*** SUPPLIED DATA ***
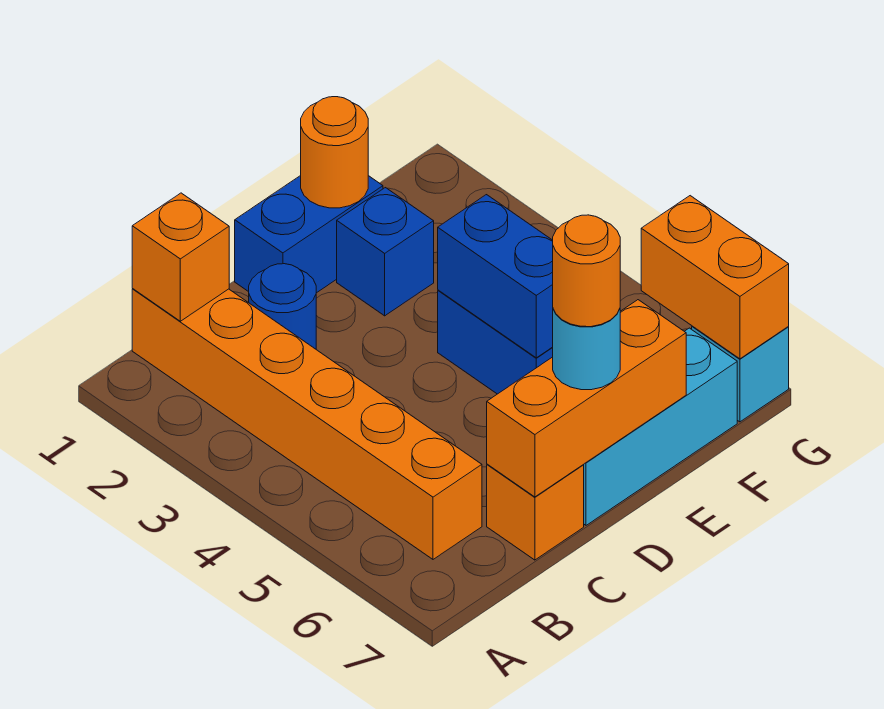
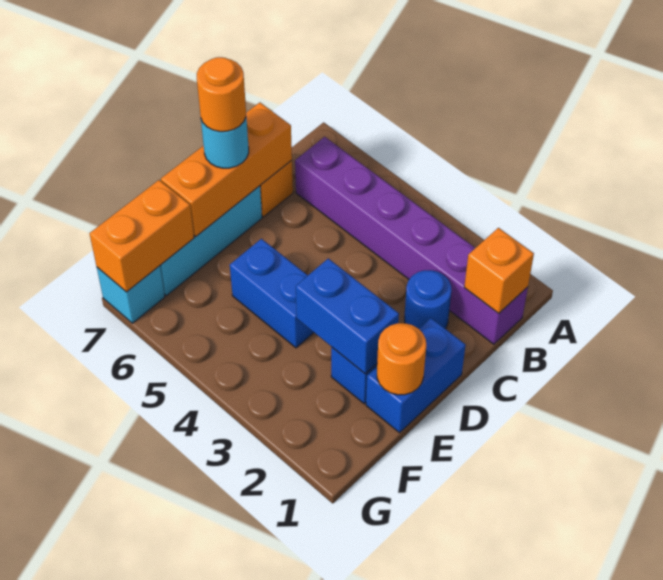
orange brick B1:B6 level 1 -> purple brick B1:B6 level 1
blue brick E4:E5 level 2 -> blue brick E2:E3 level 2
orange brick G6:G7 level 2 -> orange brick F7:G7 level 2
***
§ YOUR TASK: Beginning at the line that contains "blue brick E4:E5", give again every line down to the end of the material, exactly as written, and stop there.

§ OUTPUT OF THE EXERCISE:
blue brick E4:E5 level 2 -> blue brick E2:E3 level 2
orange brick G6:G7 level 2 -> orange brick F7:G7 level 2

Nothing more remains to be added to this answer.